Repeat exactly the lines that begin at the one containing "Someone put down the white" and end at the final line of the records; include no pictures and nothing else.

Coordinate-based change listings
((
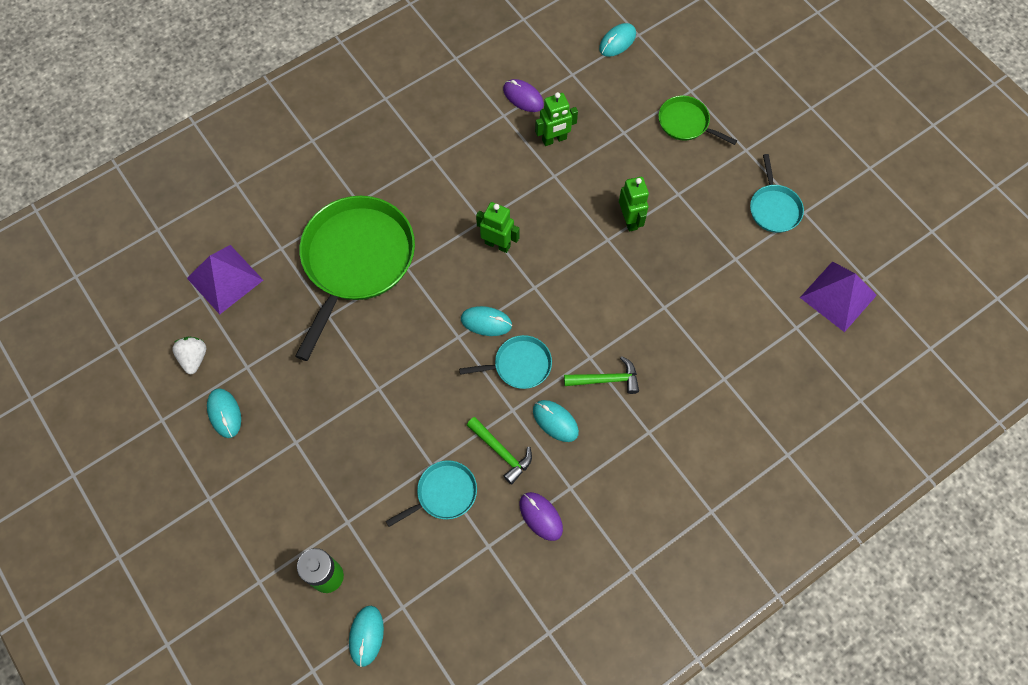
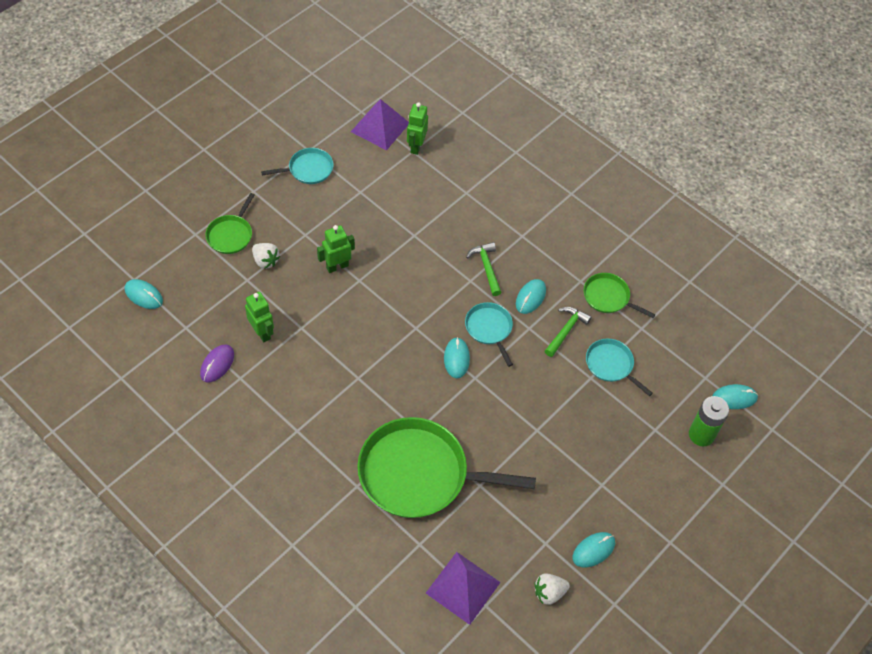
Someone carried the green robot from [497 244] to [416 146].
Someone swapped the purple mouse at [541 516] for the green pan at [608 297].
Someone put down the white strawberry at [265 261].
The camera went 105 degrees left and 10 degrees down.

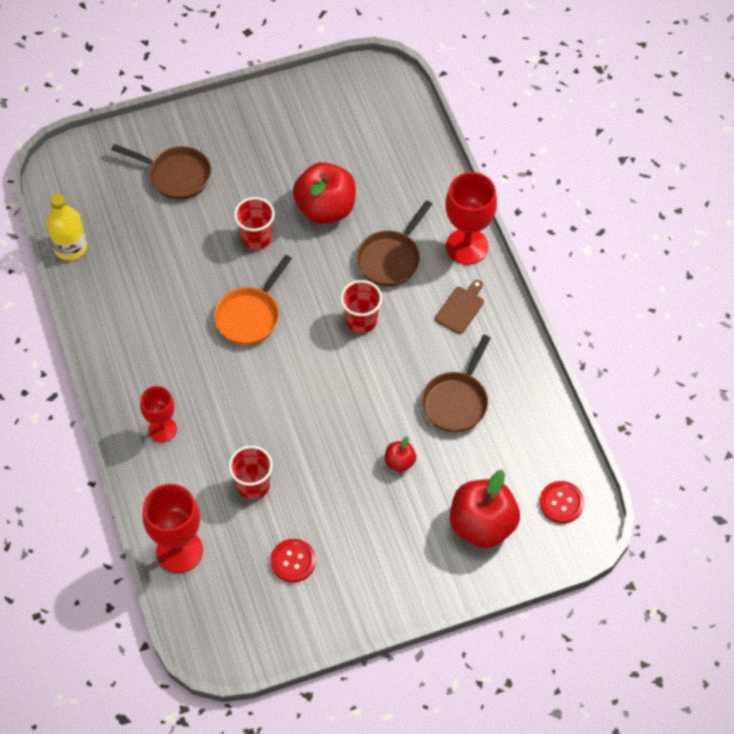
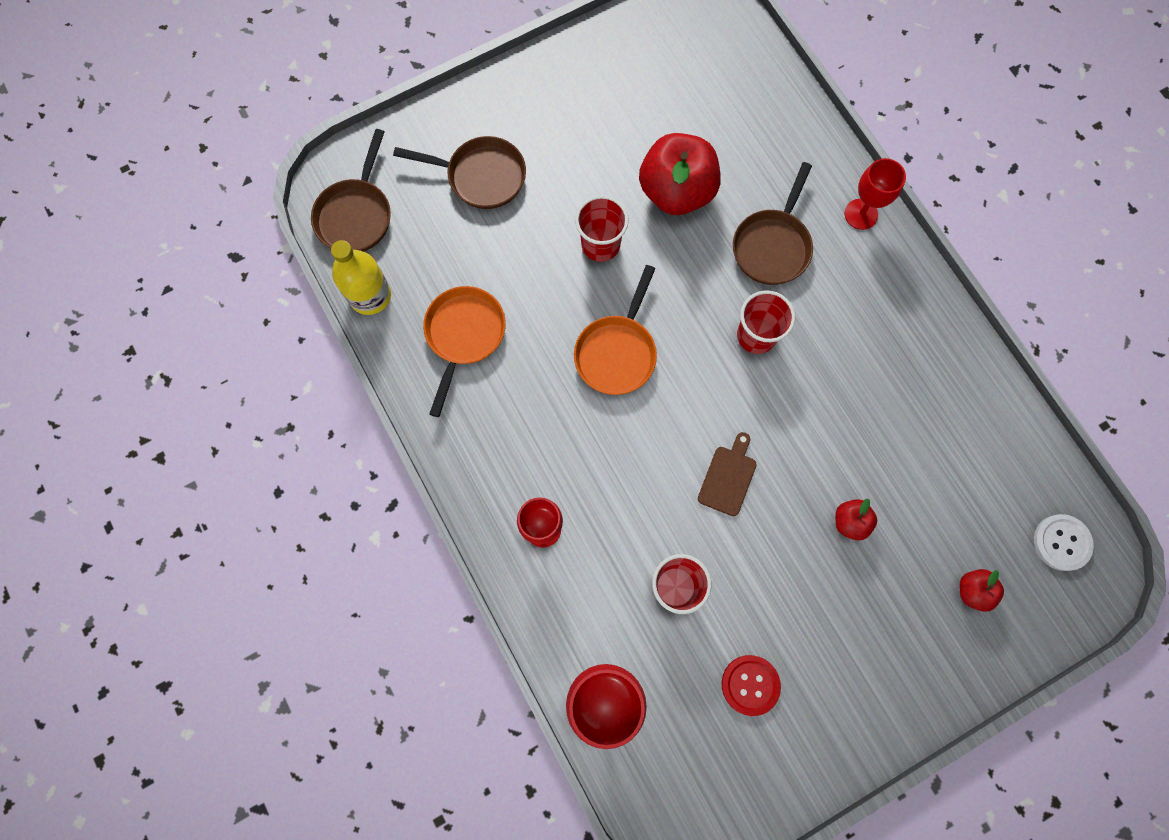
Someone carried the brown pan from [456 401] to [356 215].
Someone carried the brown cutting board from [460 308] to [728 477].
Someone scaled the red goblet at [467 246] by 0.63.
Someone scaled the red apple at [482 525] by 0.47.
Someone repainted the red button at [561 503], which became the white button at [1061 542].
Someone put down the orange pan at [464 335].
The camera went 10 degrees left and 15 degrees up.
))
**EXERCISE RESULT**.
Someone put down the white strawberry at [265 261].
The camera went 105 degrees left and 10 degrees down.

Someone carried the brown pan from [456 401] to [356 215].
Someone carried the brown cutting board from [460 308] to [728 477].
Someone scaled the red goblet at [467 246] by 0.63.
Someone scaled the red apple at [482 525] by 0.47.
Someone repainted the red button at [561 503], which became the white button at [1061 542].
Someone put down the orange pan at [464 335].
The camera went 10 degrees left and 15 degrees up.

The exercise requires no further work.